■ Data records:

--- --- ---

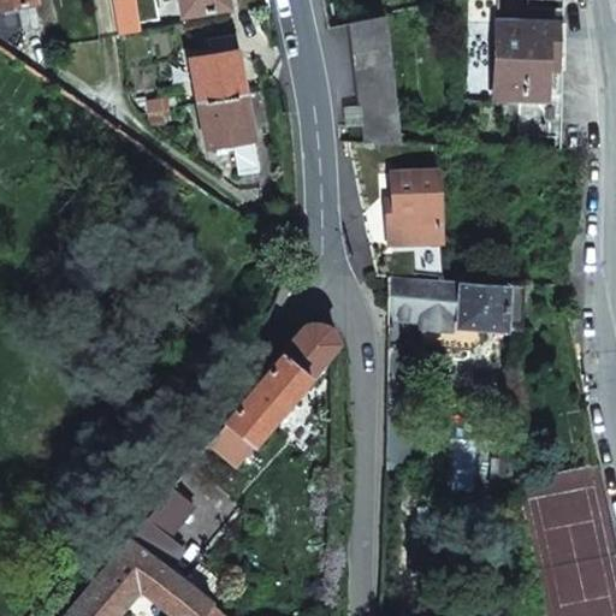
[(21,30),(39,27),(34,0),(0,0),(0,7),(16,5),(21,30)]
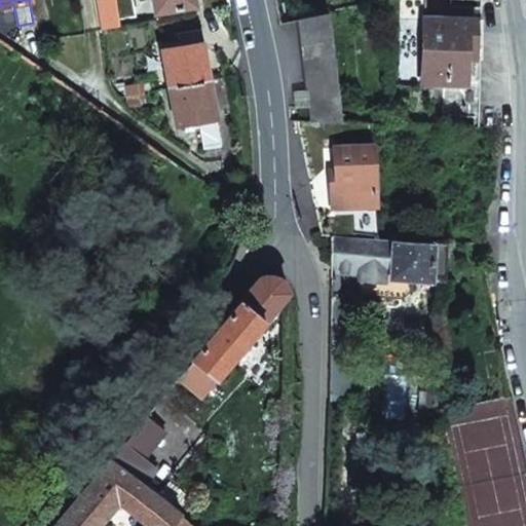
[(153,0),(156,12),(194,5),(193,0),(153,0)]
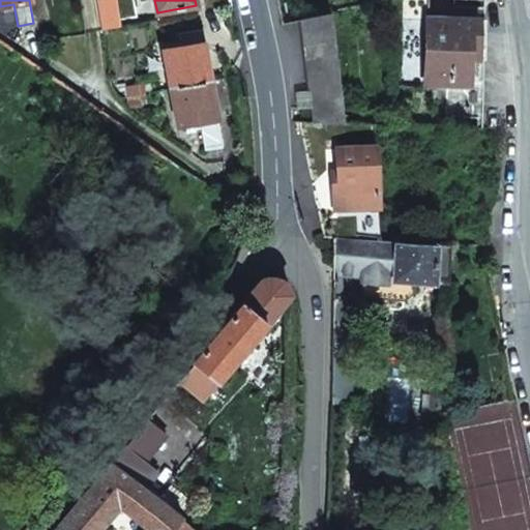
[(429,0),(425,126),(481,126),(482,62),(482,0),(429,0)]
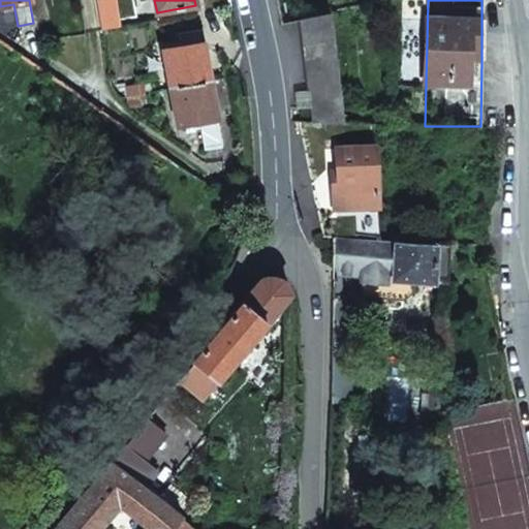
[(312,122),(343,124),(331,11),(300,18),(306,70),(312,122)]
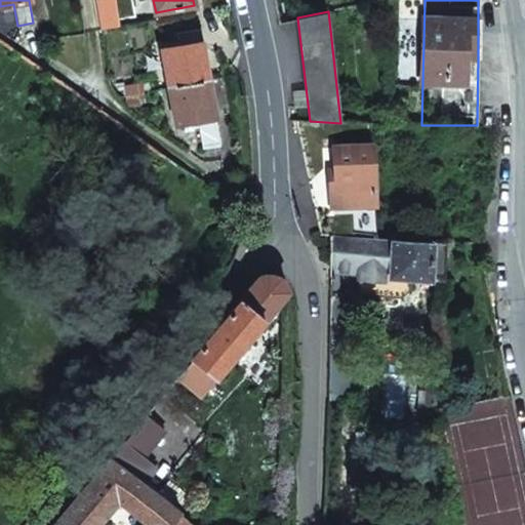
[(169,87),(207,80),(204,62),(200,43),(203,42),(200,29),(176,33),(178,46),(162,50),(169,87)]
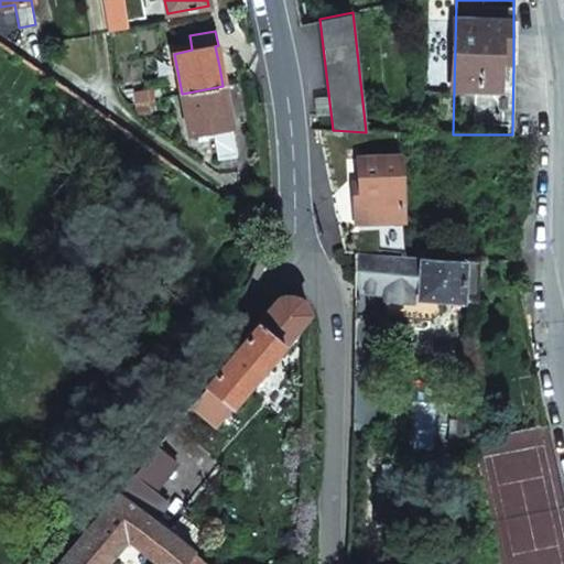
[(237,155),(223,86),(182,94),(190,133),(213,129),(219,159),(237,155)]
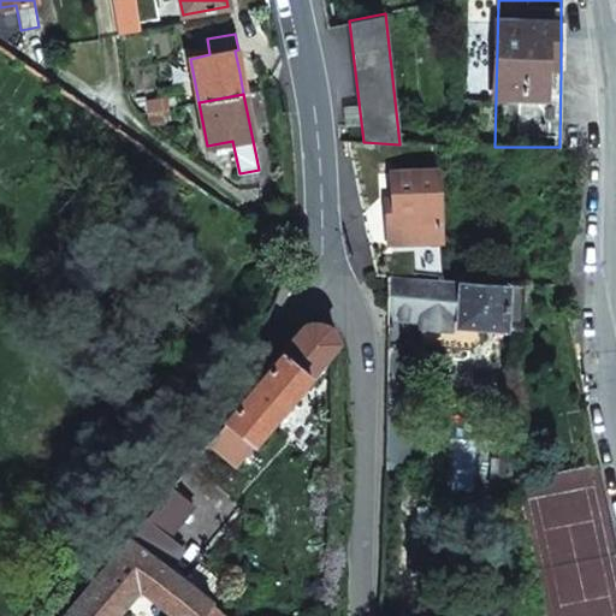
[(148,112),(161,110),(160,96),(144,100),(148,112)]
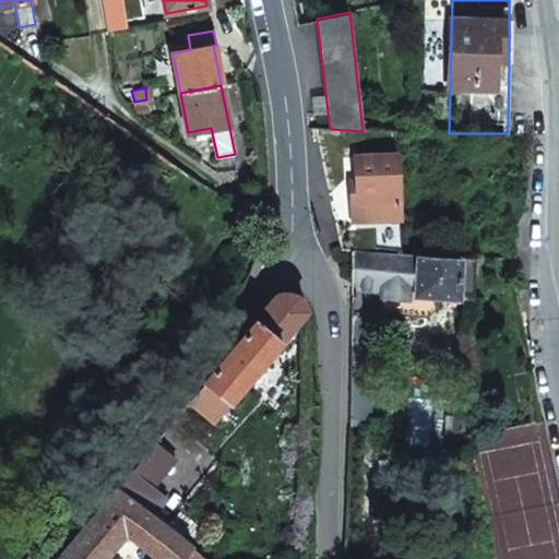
[(149,110),(146,99),(134,102),(137,113),(149,110)]
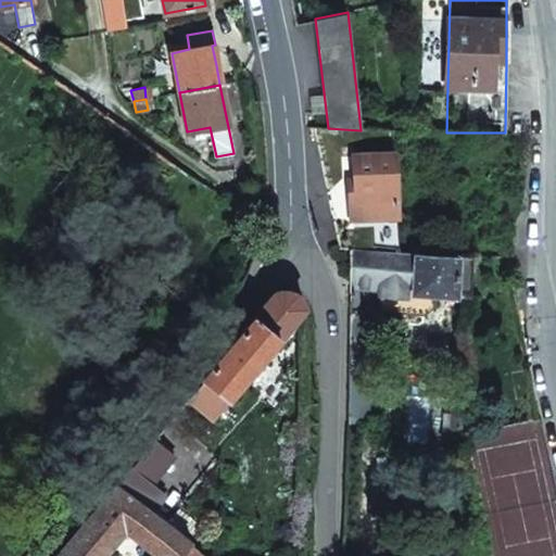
[(351,220),(396,216),(392,154),(352,156),(353,184),(348,185),(349,202),(351,220)]
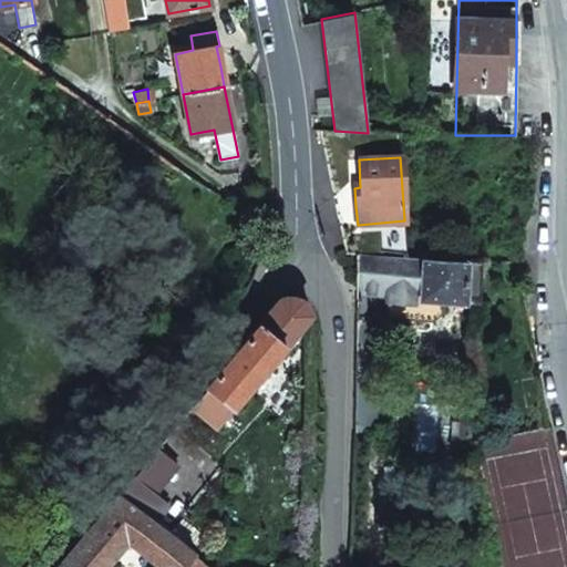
[(480,302),(482,259),(356,254),(352,431),(378,434),(381,317),(366,317),(366,295),(387,295),(385,318),(432,320),(440,312),(441,300),(480,302)]
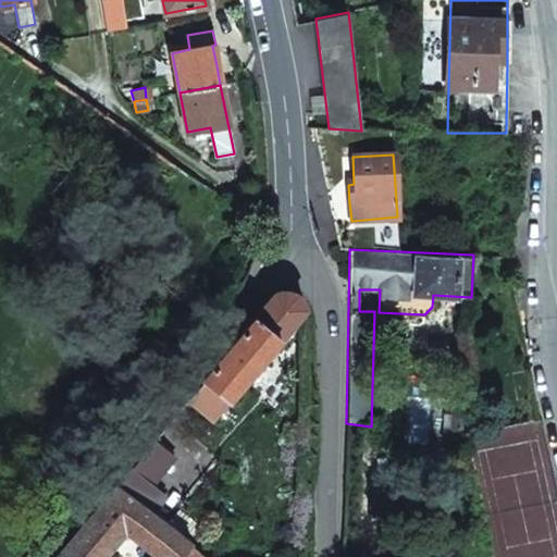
[(273,295),(186,399),(198,409),(210,420),(305,309),(301,301),(296,295),(292,293),(284,293),(281,293),(273,295)]
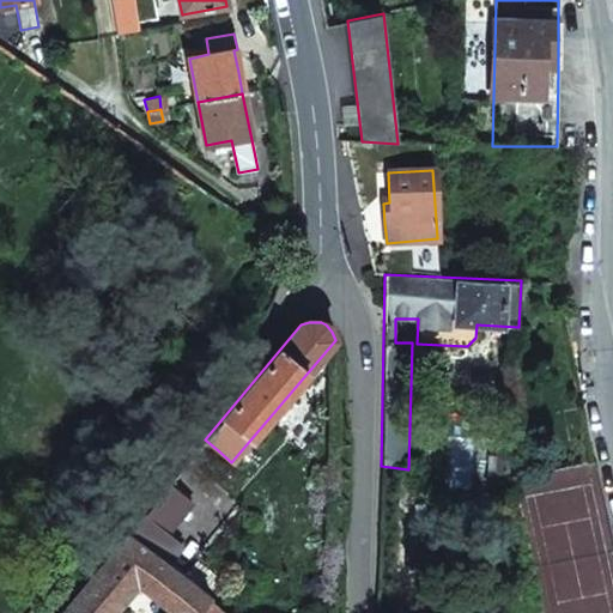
[(612,612),(612,581),(593,484),(587,462),(515,479),(544,612),(612,612)]
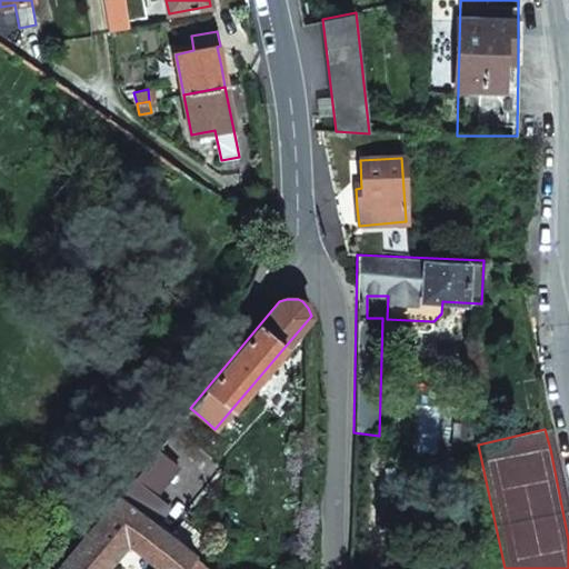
[(158,450),(118,499),(153,527),(169,508),(153,495),(177,465),(158,450)]
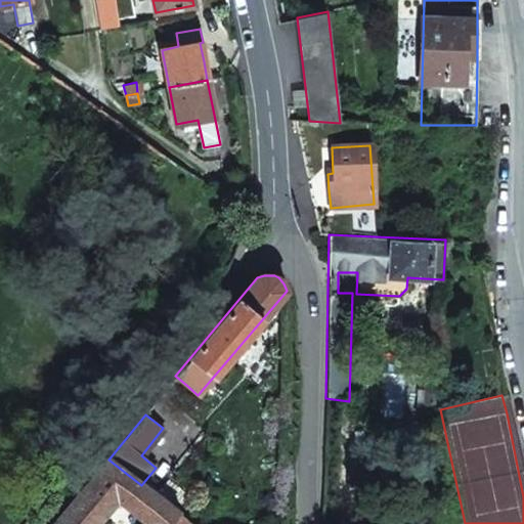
[(108,460),(55,523),(98,523),(118,500),(142,523),(189,523),(190,523),(141,485),(108,460)]
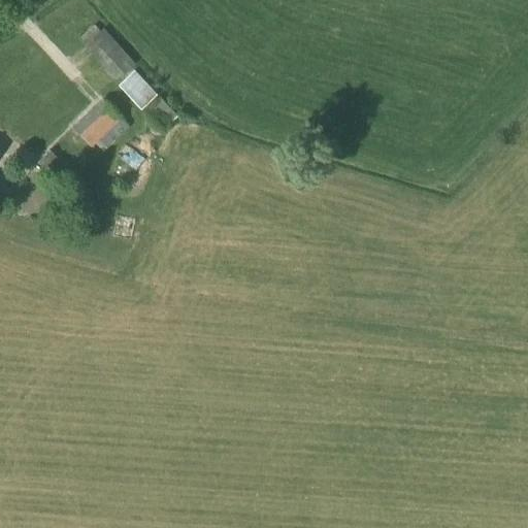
[(116,80),(134,63),(102,28),(84,46),(116,80)]
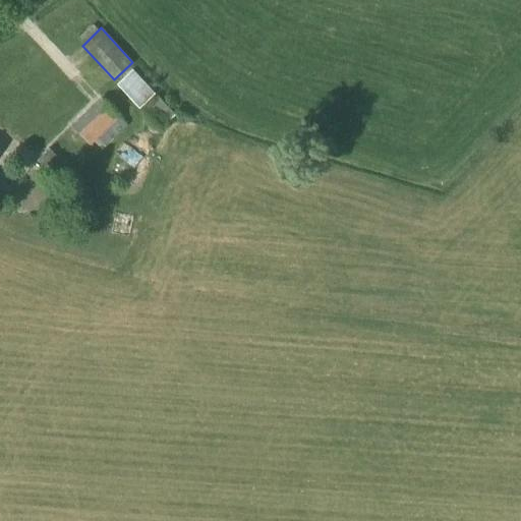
[(138,109),(155,93),(132,69),(116,84),(138,109)]
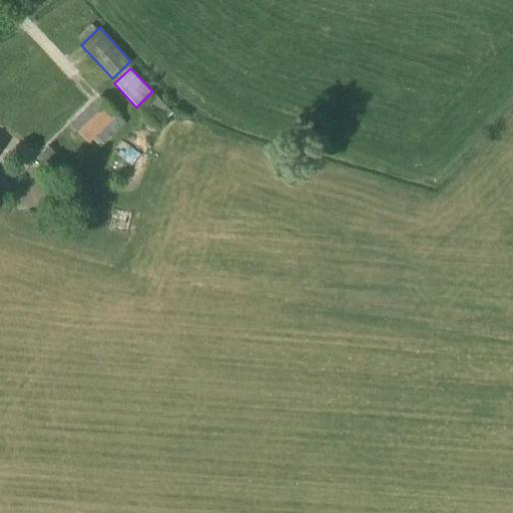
[(156,127),(172,112),(155,94),(139,109),(156,127)]
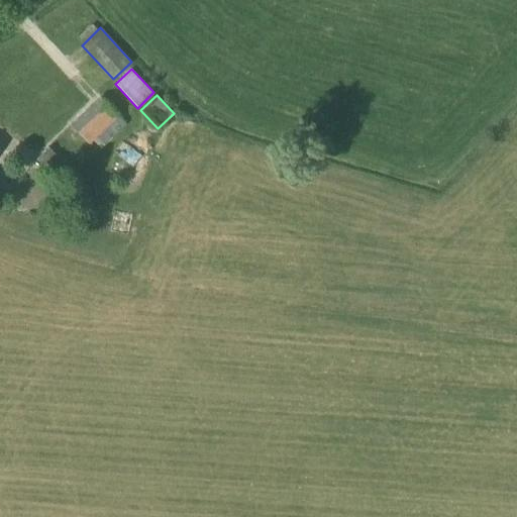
[(103,145),(126,124),(118,115),(101,97),(72,125),(88,143),(95,137),(103,145)]
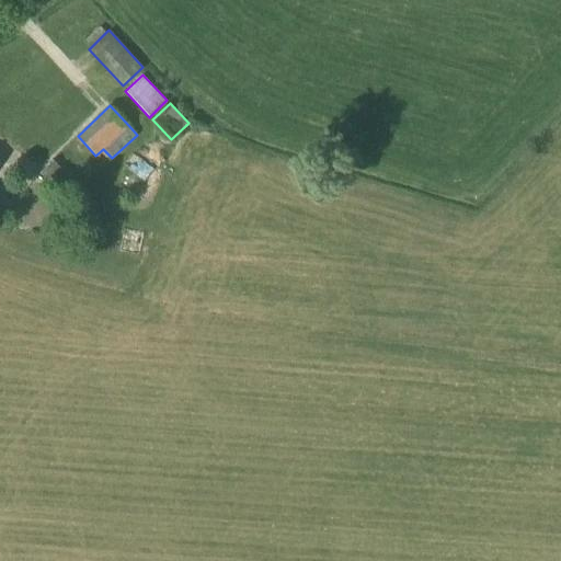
[(52,186),(66,173),(53,160),(38,173),(52,186)]
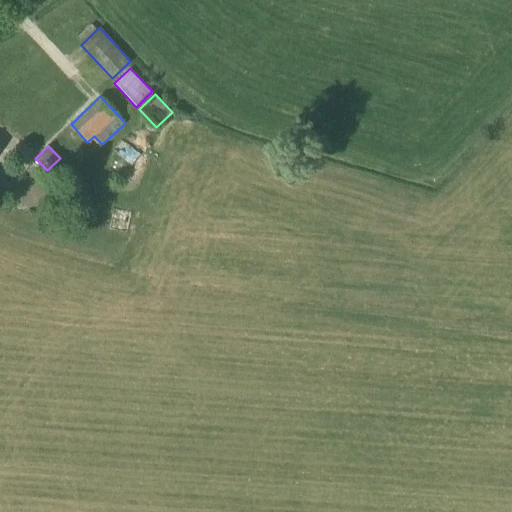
All buildings are outlined.
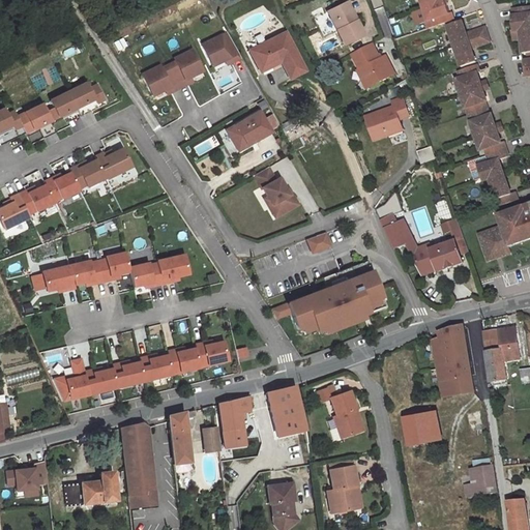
[(444,0),(442,0),(423,7),(424,9),(429,21),(433,20),(434,23),(435,26),(435,27),(454,20),(451,12),(449,13),(444,0)]
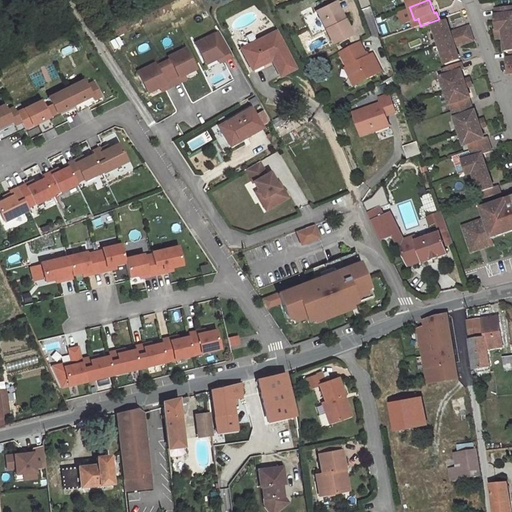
[(335,1),(332,3),(340,19),(343,17),(335,1)]
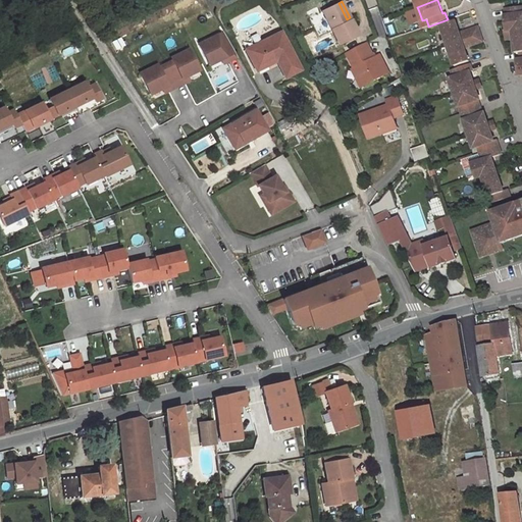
[(338,3),(322,11),(338,44),(358,35),(350,17),(347,19),(338,3)]
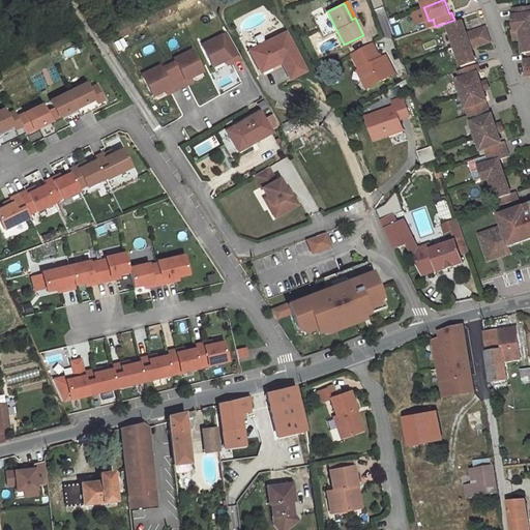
[(529,5),(513,8),(514,16),(511,16),(513,31),(529,28),(529,5)]
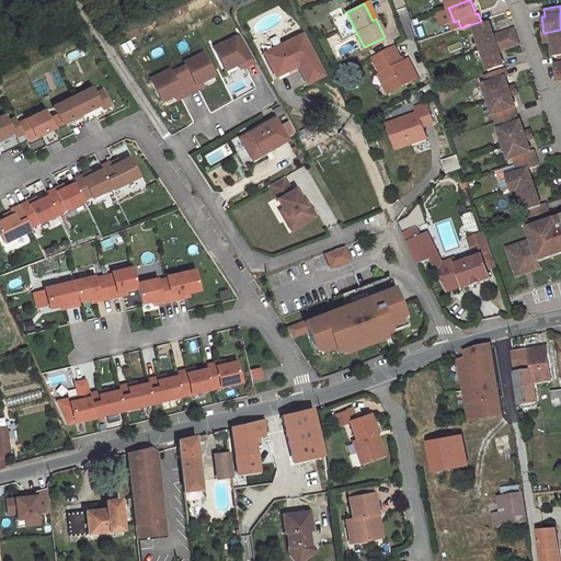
[(341,8),(329,13),(332,19),(343,13),(341,8)]
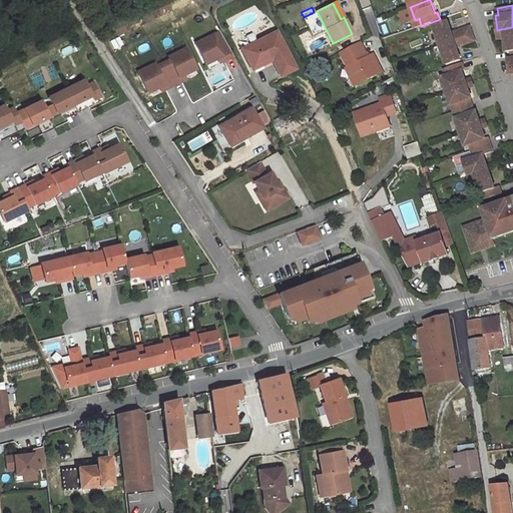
[(415,20),(411,9),(399,13),(403,24),(415,20)]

--- --- ---

■ WRITTEN TASK:
Exactly the lines from the one holding "[(138,109),(155,93),(132,69),(116,84),(138,109)]" through the last line of the entries, both included, are to be duplicated; leave the pictures out.

■ REPLY:
[(138,109),(155,93),(132,69),(116,84),(138,109)]
[(156,127),(172,112),(155,94),(139,109),(156,127)]
[(103,145),(126,124),(118,115),(101,97),(72,125),(88,143),(95,137),(103,145)]
[(52,186),(66,173),(53,160),(38,173),(52,186)]
All buildings are outlined.
[(444,0),(442,0),(423,7),(424,9),(429,21),(433,20),(434,23),(435,26),(435,27),(454,20),(451,12),(449,13),(444,0)]
[(335,1),(332,3),(340,19),(343,17),(335,1)]
[(338,3),(322,11),(338,44),(358,35),(350,17),(347,19),(338,3)]
[(529,5),(513,8),(514,16),(511,16),(513,31),(529,28),(529,5)]
[(341,8),(329,13),(332,19),(343,13),(341,8)]
[(415,20),(411,9),(399,13),(403,24),(415,20)]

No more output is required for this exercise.